Records from a dataset
*** Begin section ***
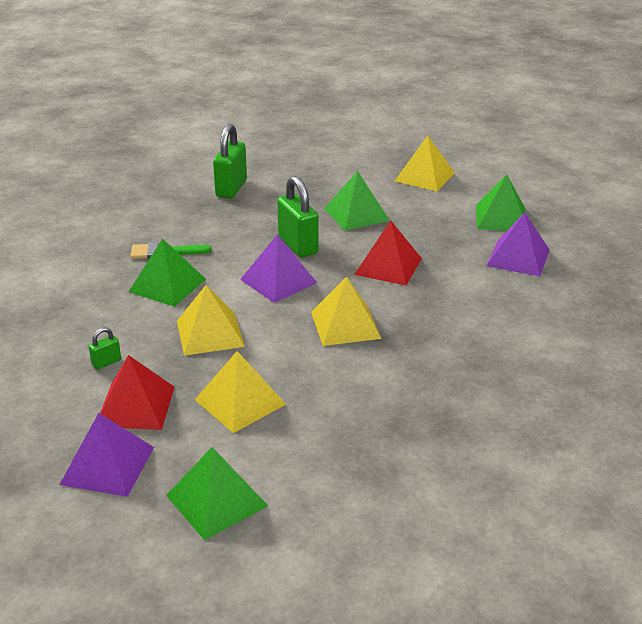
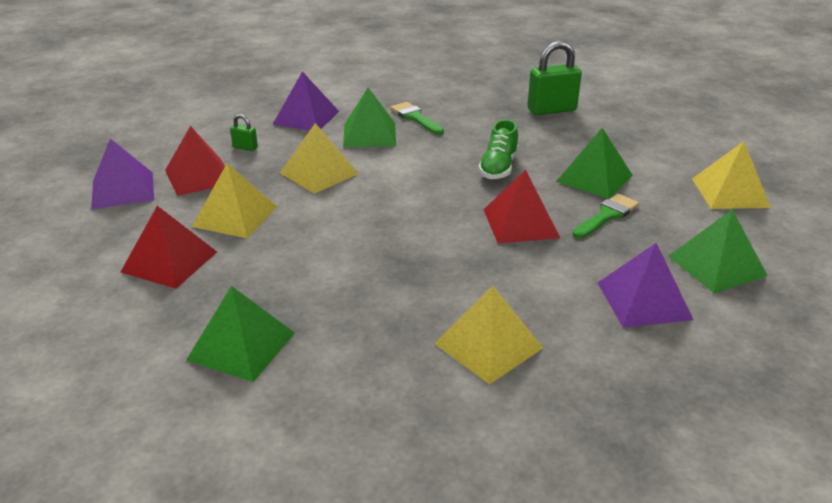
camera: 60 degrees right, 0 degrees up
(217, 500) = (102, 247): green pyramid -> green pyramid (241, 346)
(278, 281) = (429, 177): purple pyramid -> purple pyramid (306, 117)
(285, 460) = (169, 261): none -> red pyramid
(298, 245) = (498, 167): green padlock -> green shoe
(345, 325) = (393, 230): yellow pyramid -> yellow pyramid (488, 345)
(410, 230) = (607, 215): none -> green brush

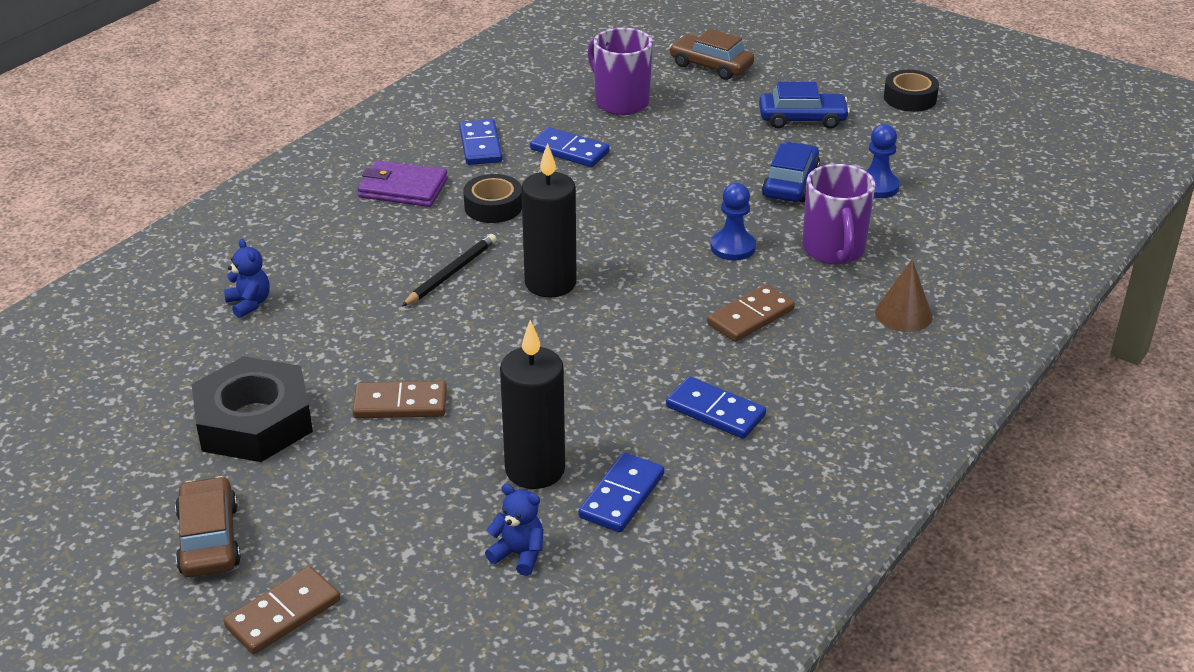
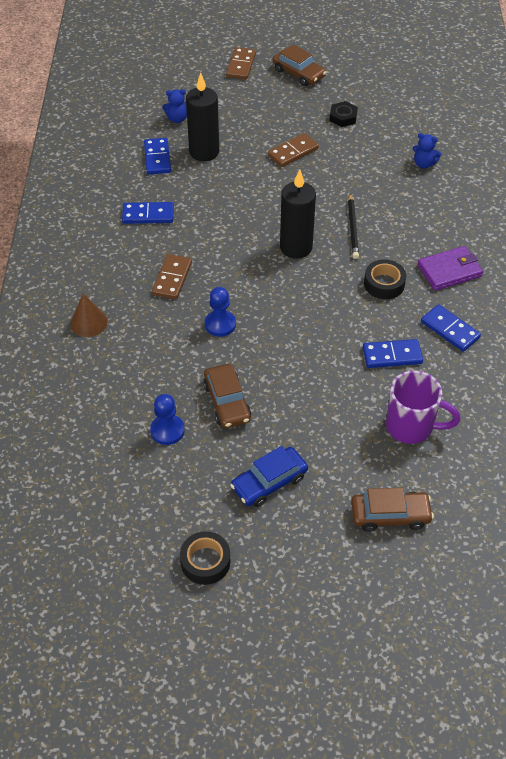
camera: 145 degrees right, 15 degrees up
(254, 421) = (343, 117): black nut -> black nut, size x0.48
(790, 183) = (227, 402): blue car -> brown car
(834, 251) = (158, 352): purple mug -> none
*** End section ***
* **TRY IT**:
Word for word, write out each of the records, but not the pictures.

* **RESPONSE TO THE EXERCISE**:
camera: 60 degrees right, 0 degrees up
(217, 500) = (102, 247): green pyramid -> green pyramid (241, 346)
(278, 281) = (429, 177): purple pyramid -> purple pyramid (306, 117)
(285, 460) = (169, 261): none -> red pyramid
(298, 245) = (498, 167): green padlock -> green shoe
(345, 325) = (393, 230): yellow pyramid -> yellow pyramid (488, 345)
(410, 230) = (607, 215): none -> green brush

camera: 145 degrees right, 15 degrees up
(254, 421) = (343, 117): black nut -> black nut, size x0.48
(790, 183) = (227, 402): blue car -> brown car
(834, 251) = (158, 352): purple mug -> none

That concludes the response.